(Data entries)
++++++
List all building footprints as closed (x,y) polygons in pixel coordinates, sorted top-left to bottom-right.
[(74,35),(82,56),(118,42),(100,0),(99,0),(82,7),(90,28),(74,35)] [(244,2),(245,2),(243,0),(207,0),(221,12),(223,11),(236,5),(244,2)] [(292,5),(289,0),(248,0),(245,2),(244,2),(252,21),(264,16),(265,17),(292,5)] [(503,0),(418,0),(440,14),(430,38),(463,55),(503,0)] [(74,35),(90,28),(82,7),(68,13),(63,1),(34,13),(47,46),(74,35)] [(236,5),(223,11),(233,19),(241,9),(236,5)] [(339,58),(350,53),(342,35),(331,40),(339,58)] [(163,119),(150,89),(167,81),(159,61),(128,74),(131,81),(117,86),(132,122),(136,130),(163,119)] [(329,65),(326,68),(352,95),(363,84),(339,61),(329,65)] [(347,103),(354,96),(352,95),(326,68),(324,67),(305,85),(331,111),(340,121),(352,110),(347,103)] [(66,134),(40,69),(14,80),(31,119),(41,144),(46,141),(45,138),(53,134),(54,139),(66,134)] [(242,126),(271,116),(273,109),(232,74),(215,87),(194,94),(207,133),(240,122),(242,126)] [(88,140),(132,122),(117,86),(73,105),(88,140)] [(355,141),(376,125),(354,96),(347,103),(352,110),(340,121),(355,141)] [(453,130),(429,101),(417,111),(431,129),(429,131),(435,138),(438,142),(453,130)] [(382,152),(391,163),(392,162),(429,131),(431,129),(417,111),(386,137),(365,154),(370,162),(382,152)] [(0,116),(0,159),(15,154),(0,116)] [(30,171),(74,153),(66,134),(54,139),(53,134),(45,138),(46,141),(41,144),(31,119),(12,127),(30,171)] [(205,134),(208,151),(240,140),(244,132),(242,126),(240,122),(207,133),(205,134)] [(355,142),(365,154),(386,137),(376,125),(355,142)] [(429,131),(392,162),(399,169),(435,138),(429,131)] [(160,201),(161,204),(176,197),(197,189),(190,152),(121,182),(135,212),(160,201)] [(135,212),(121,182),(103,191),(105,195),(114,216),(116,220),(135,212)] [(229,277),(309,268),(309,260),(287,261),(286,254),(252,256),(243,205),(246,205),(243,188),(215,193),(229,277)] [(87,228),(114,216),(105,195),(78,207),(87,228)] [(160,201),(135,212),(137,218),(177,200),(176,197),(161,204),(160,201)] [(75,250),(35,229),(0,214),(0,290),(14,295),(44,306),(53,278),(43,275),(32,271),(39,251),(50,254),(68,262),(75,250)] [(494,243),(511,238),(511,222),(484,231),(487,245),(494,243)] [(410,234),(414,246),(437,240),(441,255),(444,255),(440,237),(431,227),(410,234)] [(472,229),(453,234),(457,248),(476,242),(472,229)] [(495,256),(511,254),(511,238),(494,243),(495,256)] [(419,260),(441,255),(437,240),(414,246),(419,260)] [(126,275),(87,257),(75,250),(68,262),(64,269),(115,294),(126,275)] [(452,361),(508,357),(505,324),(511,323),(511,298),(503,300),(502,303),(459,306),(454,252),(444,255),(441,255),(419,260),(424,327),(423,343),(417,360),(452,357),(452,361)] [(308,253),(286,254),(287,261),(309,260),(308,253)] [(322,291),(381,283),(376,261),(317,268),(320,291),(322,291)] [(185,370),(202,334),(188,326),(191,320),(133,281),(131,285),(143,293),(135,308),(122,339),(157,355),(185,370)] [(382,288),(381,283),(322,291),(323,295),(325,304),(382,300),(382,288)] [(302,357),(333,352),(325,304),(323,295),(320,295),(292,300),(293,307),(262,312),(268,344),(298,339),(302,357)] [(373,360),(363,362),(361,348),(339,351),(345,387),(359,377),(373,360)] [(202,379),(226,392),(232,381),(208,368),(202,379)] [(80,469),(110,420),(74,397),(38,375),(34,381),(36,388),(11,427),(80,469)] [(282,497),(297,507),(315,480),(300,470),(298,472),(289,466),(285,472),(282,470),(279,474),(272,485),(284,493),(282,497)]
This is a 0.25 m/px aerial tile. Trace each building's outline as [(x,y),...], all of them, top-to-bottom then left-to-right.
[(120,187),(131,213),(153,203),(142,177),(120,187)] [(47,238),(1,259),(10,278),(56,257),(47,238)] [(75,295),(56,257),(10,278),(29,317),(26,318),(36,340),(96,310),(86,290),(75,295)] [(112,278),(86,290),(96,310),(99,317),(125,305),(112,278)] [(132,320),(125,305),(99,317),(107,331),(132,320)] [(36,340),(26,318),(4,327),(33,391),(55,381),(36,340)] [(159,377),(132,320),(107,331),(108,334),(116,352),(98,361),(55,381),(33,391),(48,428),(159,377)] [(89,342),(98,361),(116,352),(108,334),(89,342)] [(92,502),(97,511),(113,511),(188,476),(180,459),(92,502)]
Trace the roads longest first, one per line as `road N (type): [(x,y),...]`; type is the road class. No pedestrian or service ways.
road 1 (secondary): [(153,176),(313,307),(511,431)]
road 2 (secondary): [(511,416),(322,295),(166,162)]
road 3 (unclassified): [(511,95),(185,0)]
++++++
> **Work required**: Which lines of the items above contain the word "left", matching case exactly? Show each of those lines in full.

> **Written answer**:
List all building footprints as closed (x,y) polygons in pixel coordinates, sorted top-left to bottom-right.
This is a 0.25 m/px aerial tile. Trace each building's outline as [(x,y),...], all of them, top-to-bottom then left-to-right.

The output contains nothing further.